## [Work item]
Repeat the data exactly as given below, dropping every picture.

## [Source data]
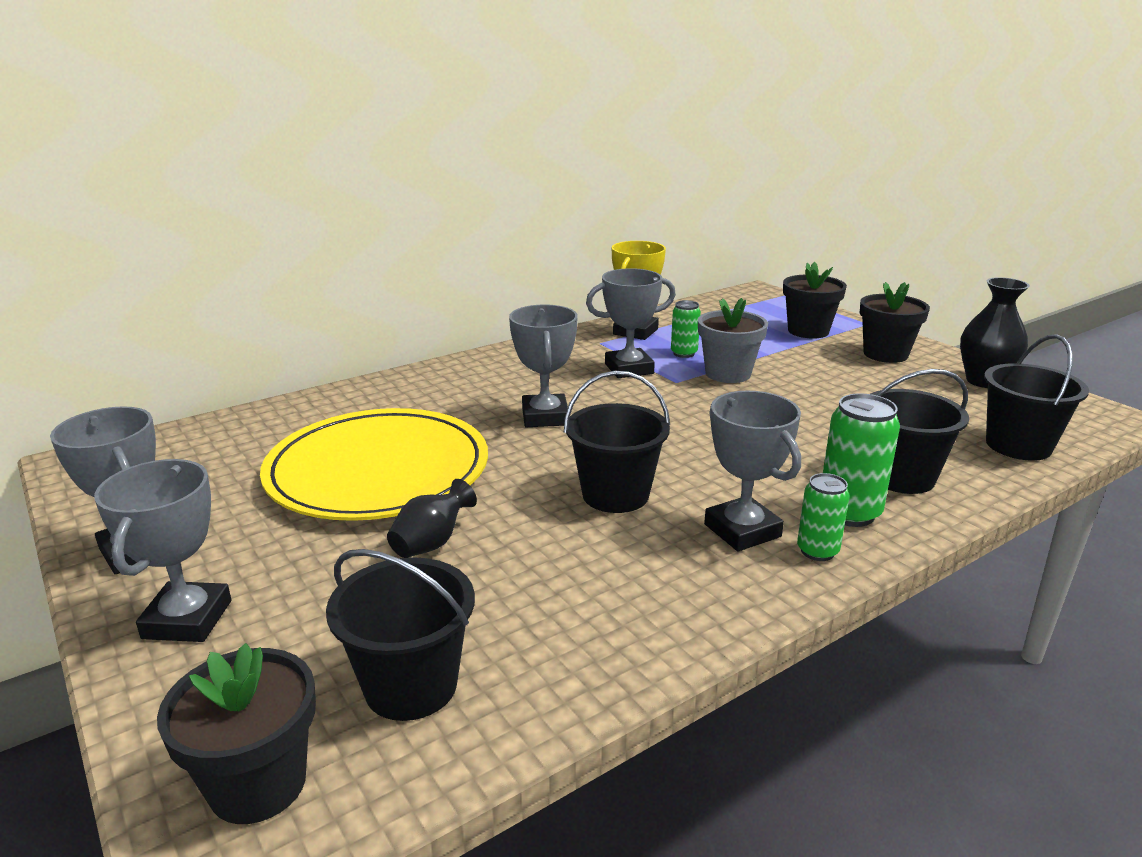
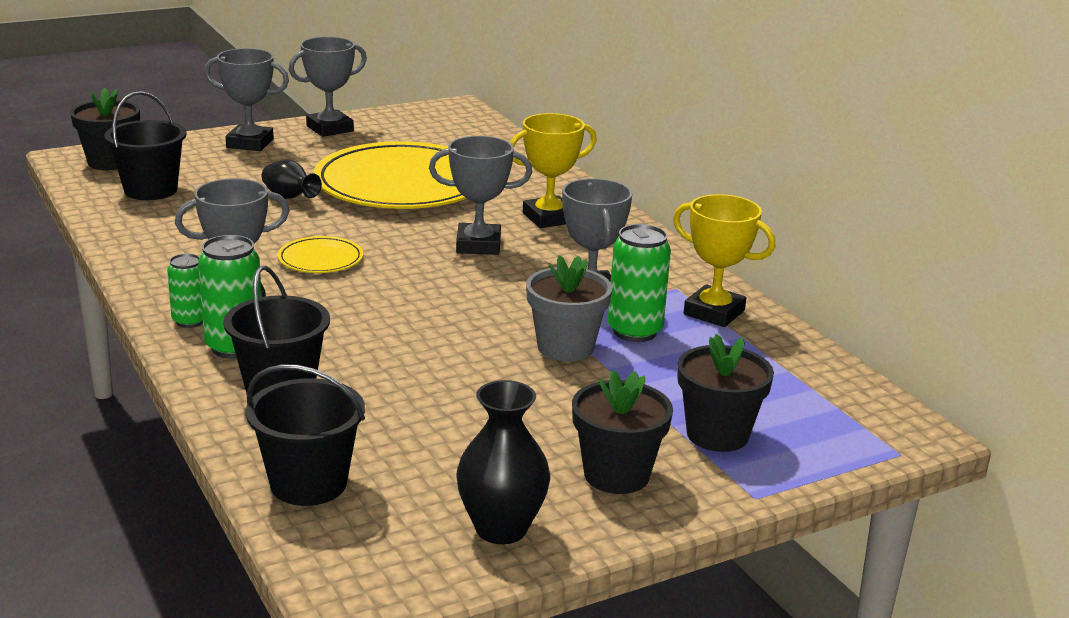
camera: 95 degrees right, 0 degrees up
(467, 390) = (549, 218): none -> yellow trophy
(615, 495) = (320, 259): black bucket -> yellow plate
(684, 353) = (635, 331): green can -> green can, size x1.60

## [Output for this task]
camera: 95 degrees right, 0 degrees up
(467, 390) = (549, 218): none -> yellow trophy
(615, 495) = (320, 259): black bucket -> yellow plate
(684, 353) = (635, 331): green can -> green can, size x1.60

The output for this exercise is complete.